## Exercise instructions
Give back every line of the items below word for word, leaving out the pictures.

Collection items:
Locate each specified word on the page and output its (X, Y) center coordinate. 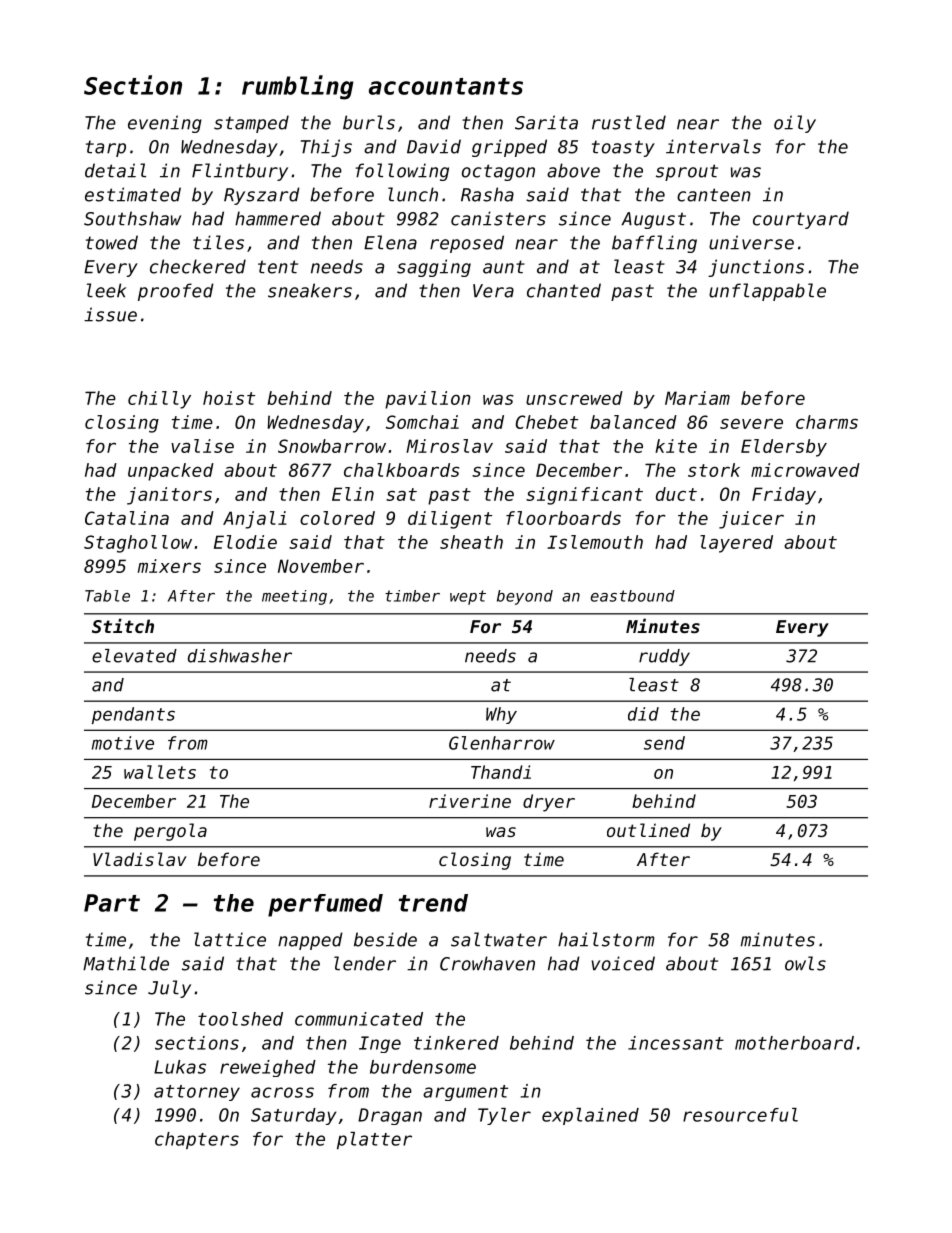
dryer (549, 803)
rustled (629, 122)
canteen (714, 195)
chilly (159, 400)
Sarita (546, 122)
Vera (493, 291)
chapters (197, 1140)
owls (805, 963)
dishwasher (240, 656)
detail (115, 170)
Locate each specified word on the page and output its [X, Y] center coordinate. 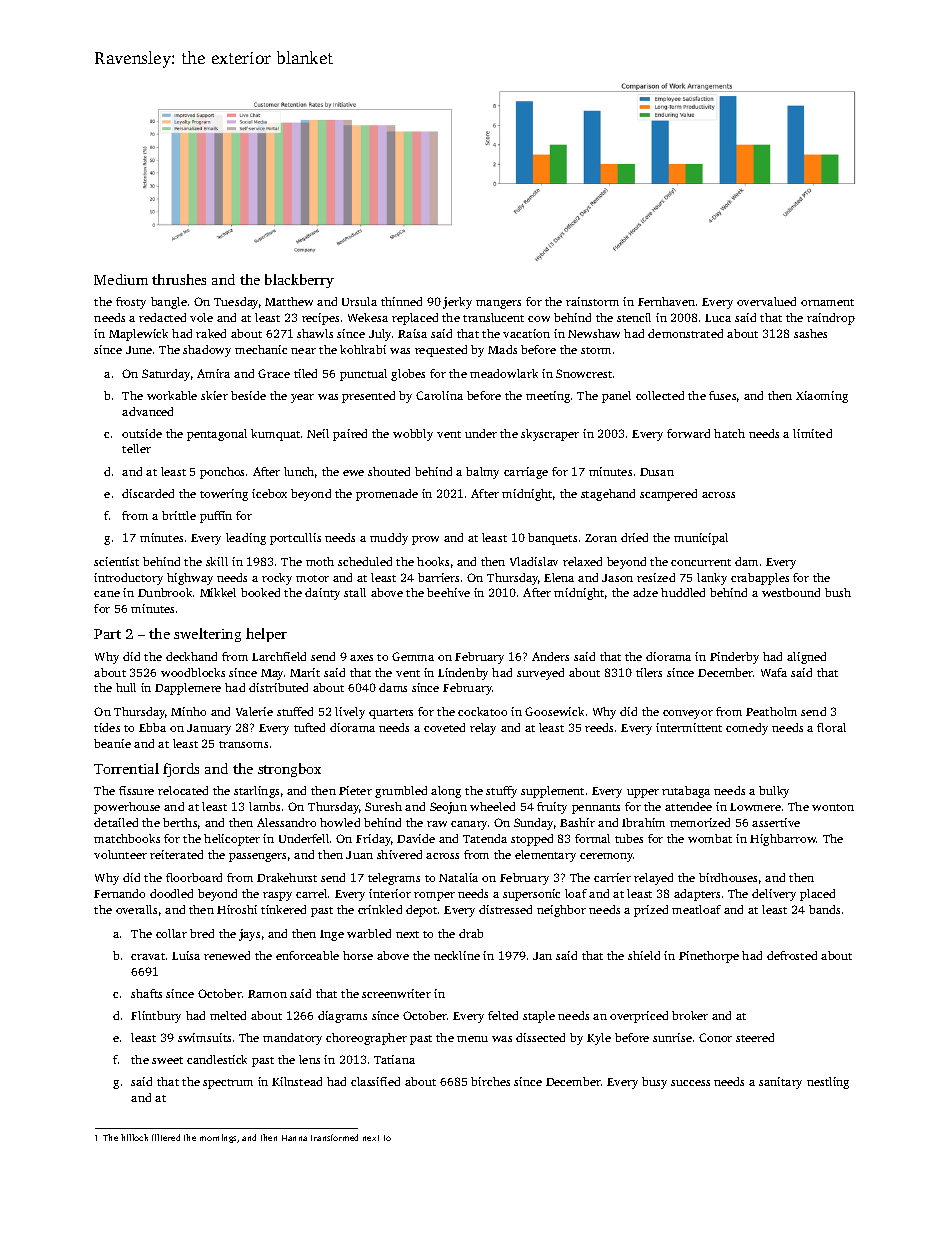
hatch [729, 433]
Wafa [774, 672]
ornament [827, 302]
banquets [552, 539]
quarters [391, 714]
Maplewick [138, 335]
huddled [683, 592]
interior [390, 893]
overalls [136, 909]
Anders [550, 656]
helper [266, 635]
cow [539, 319]
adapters [697, 895]
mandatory [292, 1039]
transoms [243, 744]
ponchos [222, 473]
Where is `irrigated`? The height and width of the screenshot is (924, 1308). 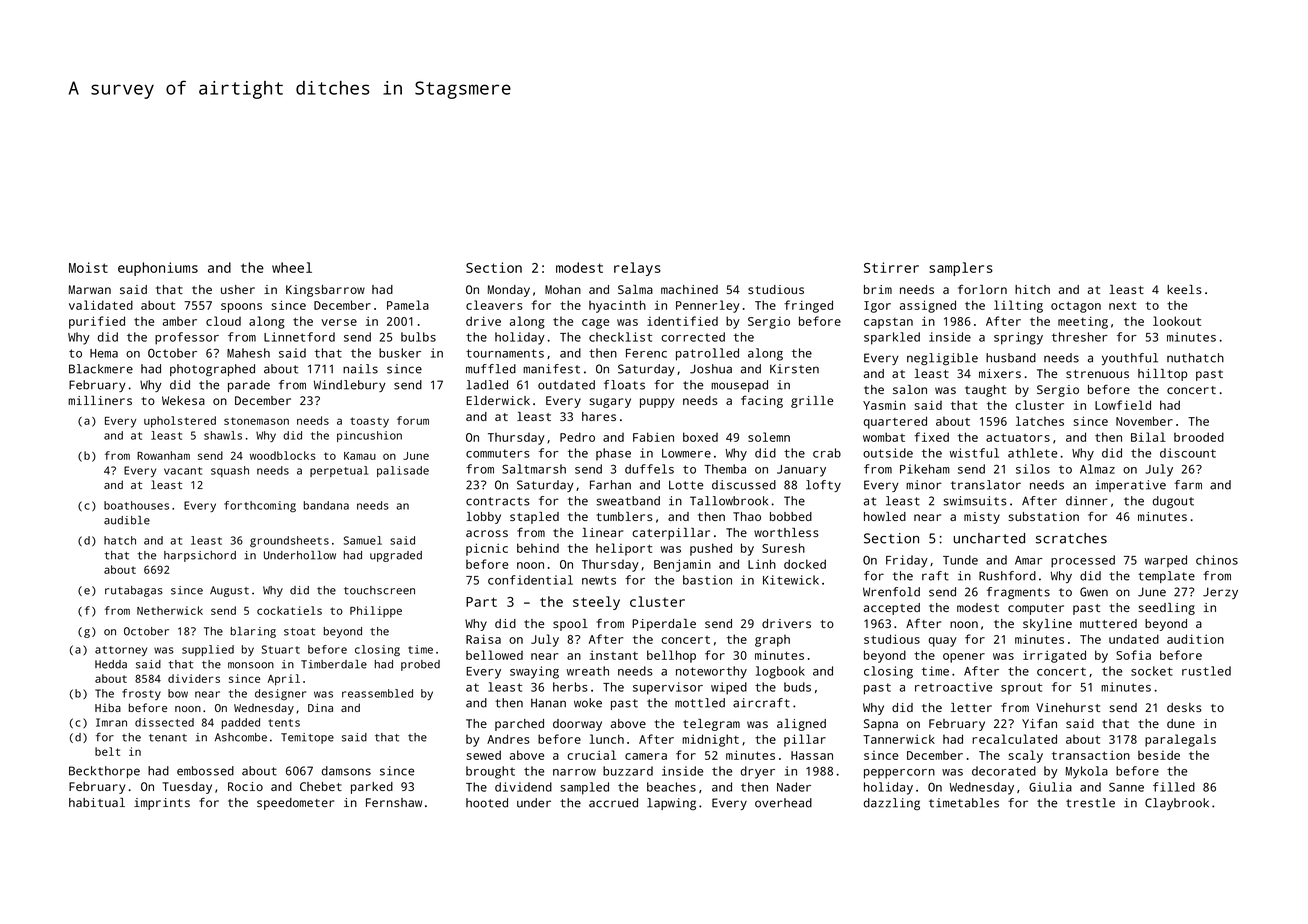
irrigated is located at coordinates (1054, 656).
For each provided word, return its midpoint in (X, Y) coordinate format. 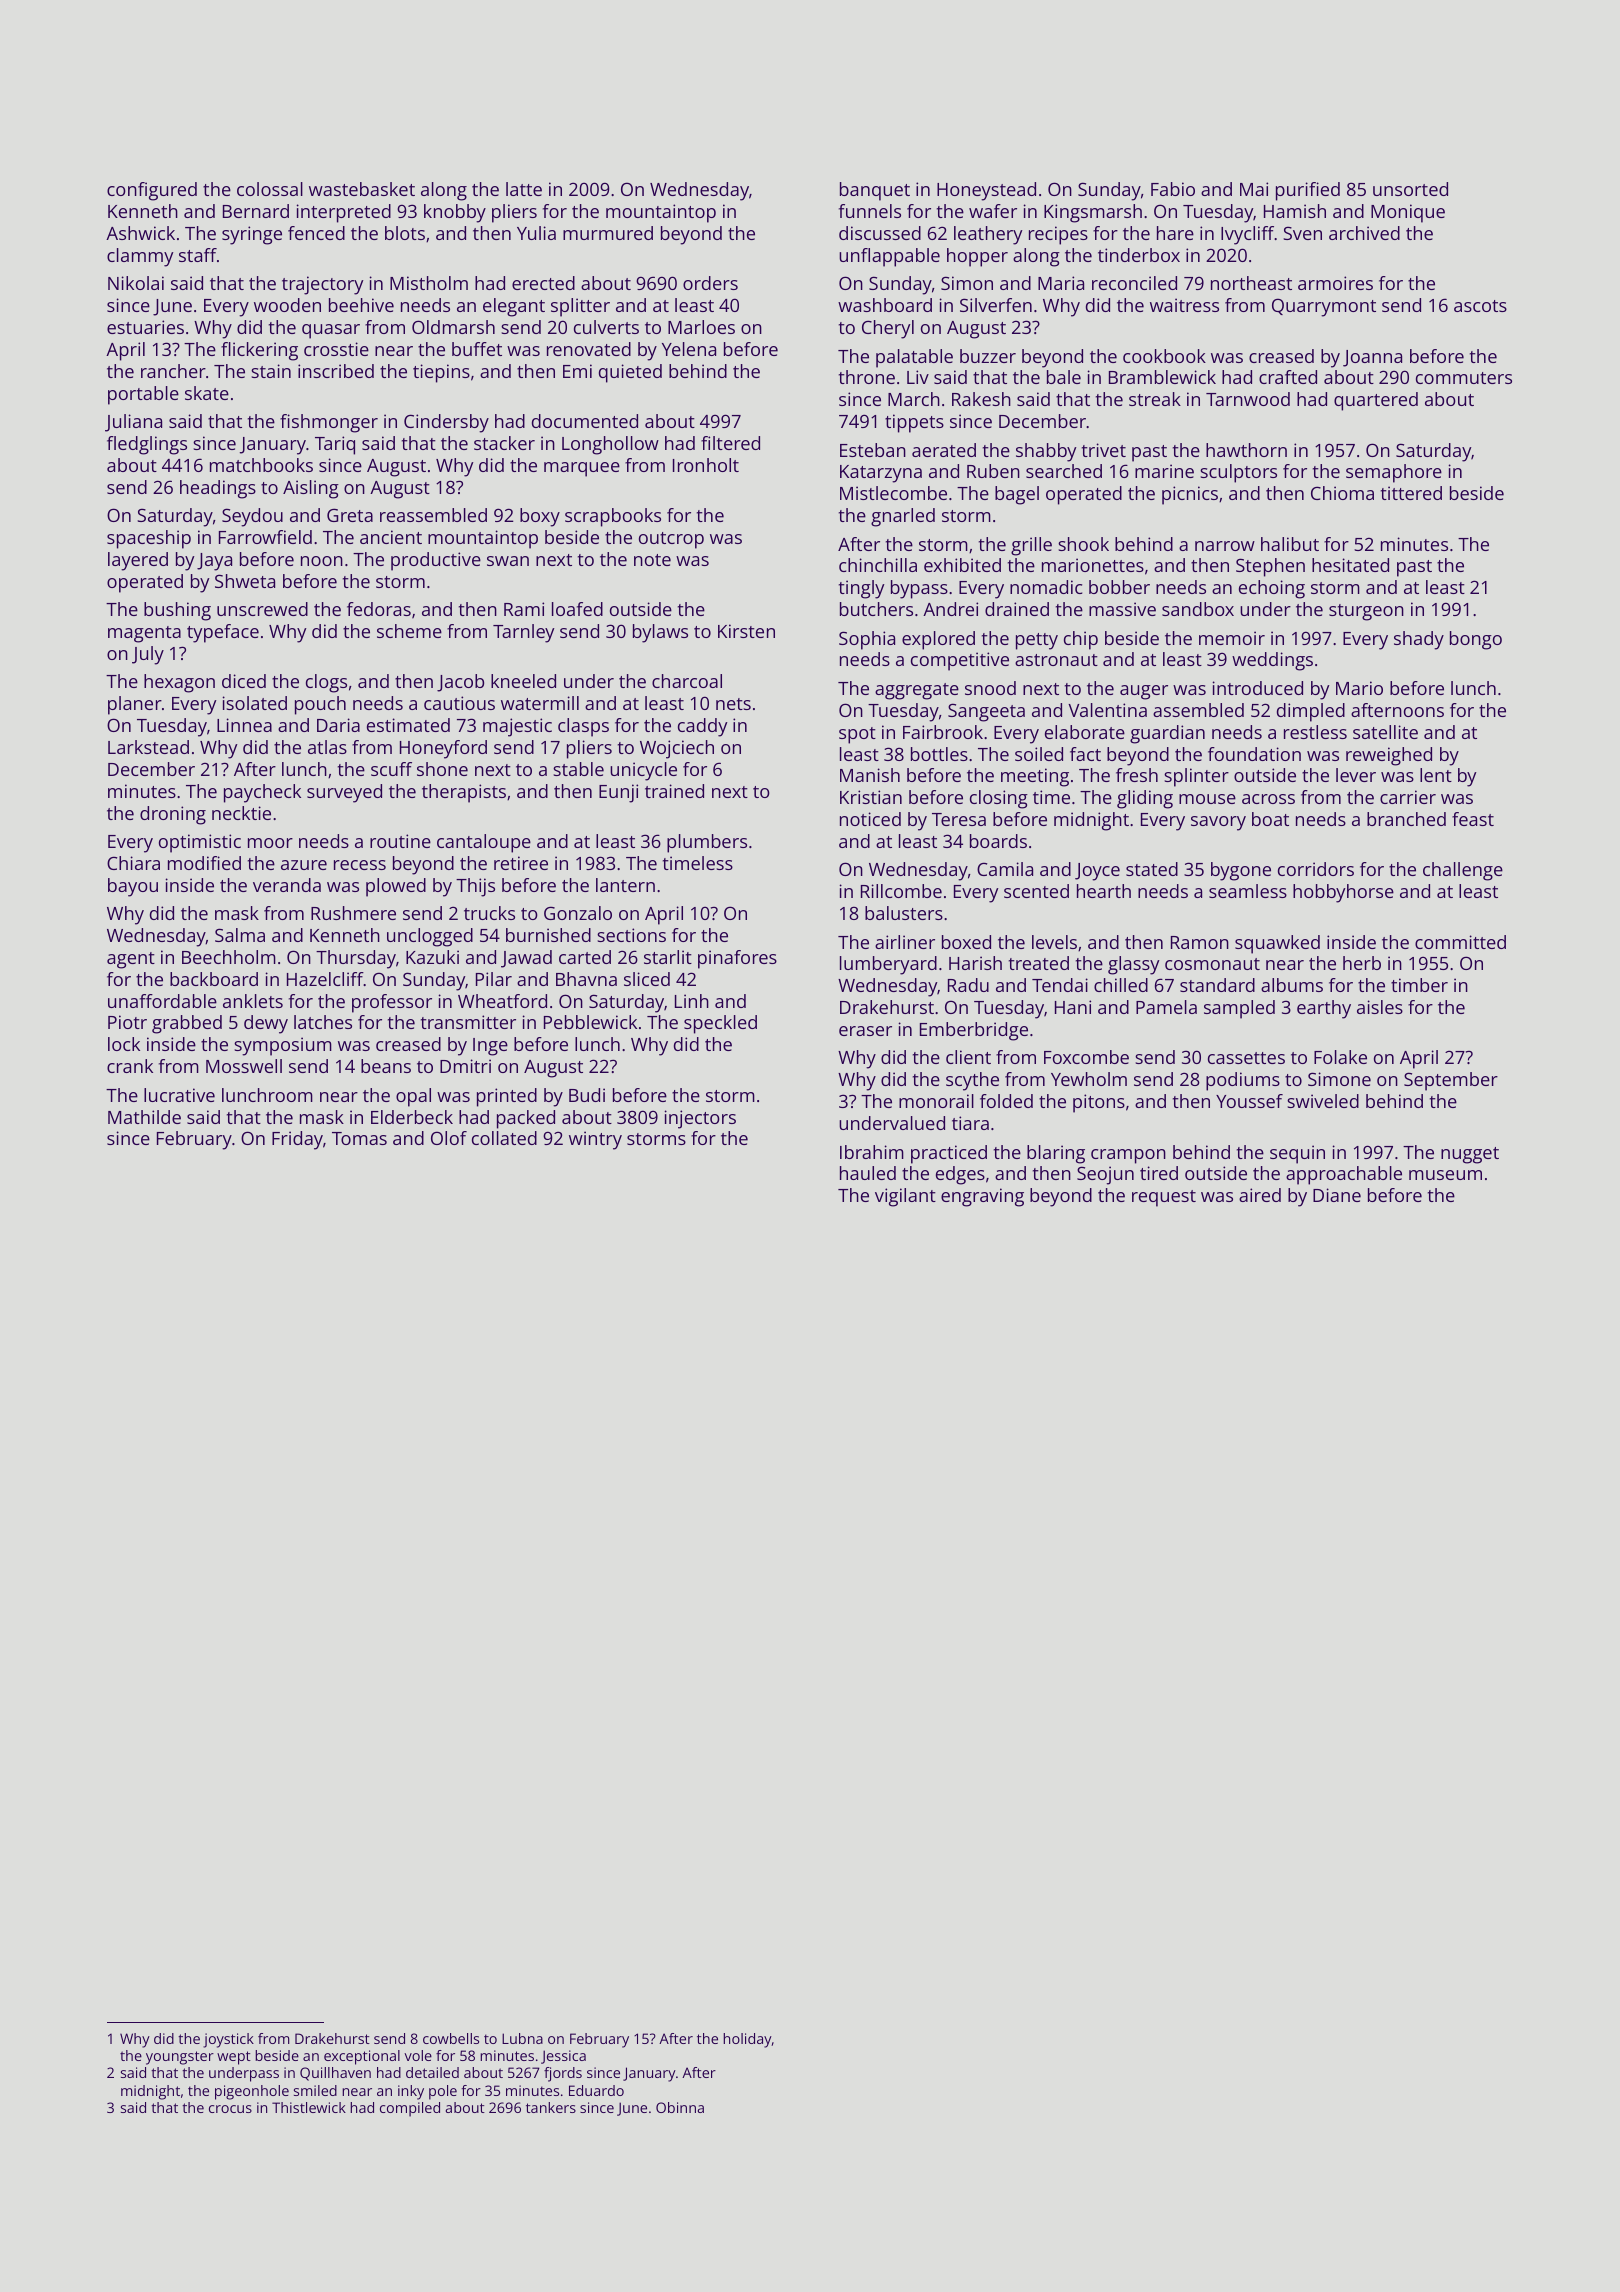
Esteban (873, 450)
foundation (1254, 754)
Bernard (256, 211)
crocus (230, 2109)
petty (1037, 641)
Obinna (680, 2107)
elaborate (1085, 732)
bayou (133, 887)
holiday (747, 2040)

## The result
Locate each specified word on the page and output its (X, Y) center coordinate. 
dryer (549, 803)
rustled (629, 122)
canteen (714, 195)
chilly (159, 400)
Sarita (546, 122)
Vera (493, 291)
chapters (197, 1140)
owls (805, 963)
dishwasher (240, 656)
detail (115, 170)
Locate each specified word on the page and output its [X, Y] center coordinate. 
hatch [729, 433]
Wafa [774, 672]
ornament [827, 302]
banquets [552, 539]
quarters [391, 714]
Maplewick [138, 335]
huddled [683, 592]
interior [390, 893]
overalls [136, 909]
Anders [550, 656]
helper [266, 635]
cow [539, 319]
adapters [697, 895]
mandatory [292, 1039]
transoms [243, 744]
ponchos [222, 473]
Where is `irrigated`? The height and width of the screenshot is (924, 1308). 
irrigated is located at coordinates (1054, 656).
For each provided word, return its midpoint in (X, Y) coordinate format. 
Esteban (873, 450)
foundation (1254, 754)
Bernard (256, 211)
crocus (230, 2109)
petty (1037, 641)
Obinna (680, 2107)
elaborate (1085, 732)
bayou (133, 887)
holiday (747, 2040)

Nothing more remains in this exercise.